(Excerpts from a dataset)

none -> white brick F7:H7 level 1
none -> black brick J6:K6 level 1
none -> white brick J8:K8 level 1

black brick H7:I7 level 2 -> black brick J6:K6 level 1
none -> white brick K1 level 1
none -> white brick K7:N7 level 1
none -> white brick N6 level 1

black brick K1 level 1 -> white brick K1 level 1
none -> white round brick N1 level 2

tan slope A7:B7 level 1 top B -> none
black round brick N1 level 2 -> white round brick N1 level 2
---
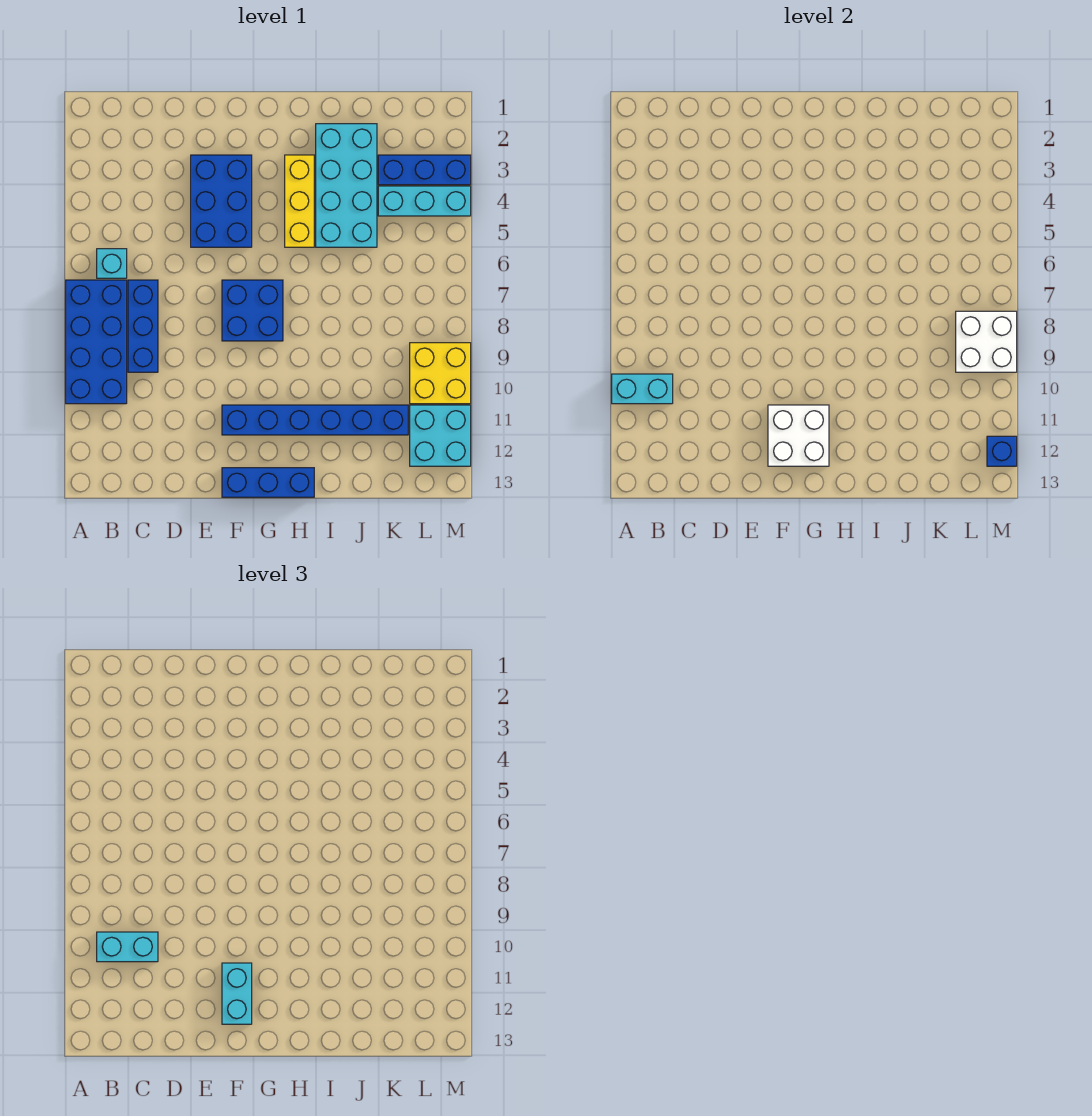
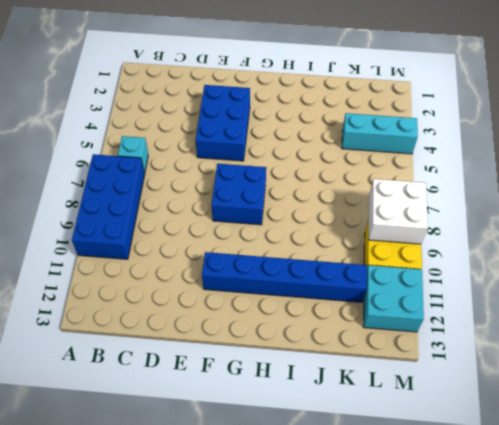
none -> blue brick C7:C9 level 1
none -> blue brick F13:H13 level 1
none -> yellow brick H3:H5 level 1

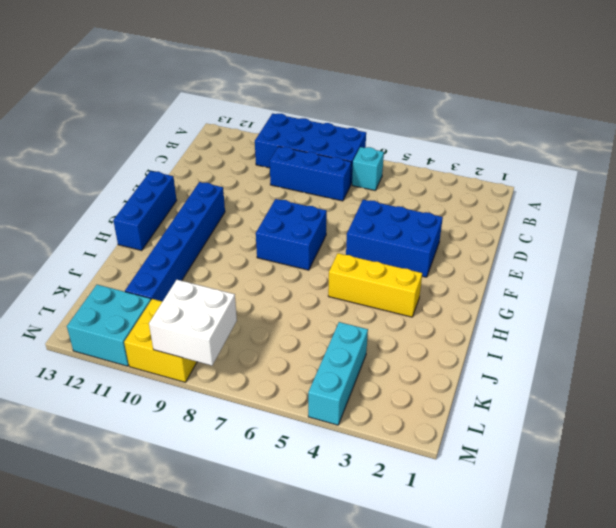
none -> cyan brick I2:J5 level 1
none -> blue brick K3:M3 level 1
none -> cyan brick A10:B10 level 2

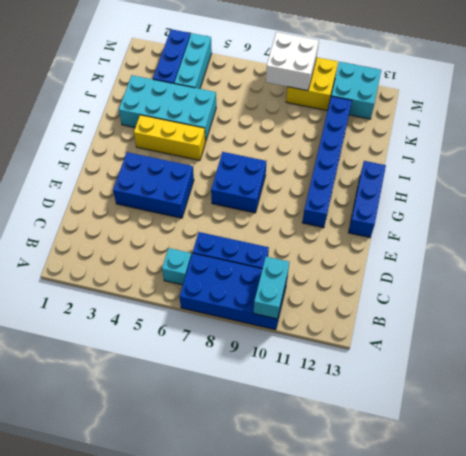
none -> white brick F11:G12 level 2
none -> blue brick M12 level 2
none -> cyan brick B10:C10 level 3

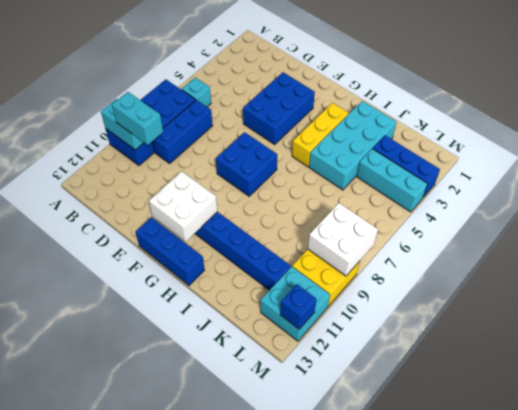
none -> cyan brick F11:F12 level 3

== Problem details ==
Go to the line with "none -> white brick F7:H7 level 1" in the entries above and repeat every line from there through the line with "black round brick", exactly and with no other text.

== Task answer ==
none -> white brick F7:H7 level 1
none -> black brick J6:K6 level 1
none -> white brick J8:K8 level 1

black brick H7:I7 level 2 -> black brick J6:K6 level 1
none -> white brick K1 level 1
none -> white brick K7:N7 level 1
none -> white brick N6 level 1

black brick K1 level 1 -> white brick K1 level 1
none -> white round brick N1 level 2

tan slope A7:B7 level 1 top B -> none
black round brick N1 level 2 -> white round brick N1 level 2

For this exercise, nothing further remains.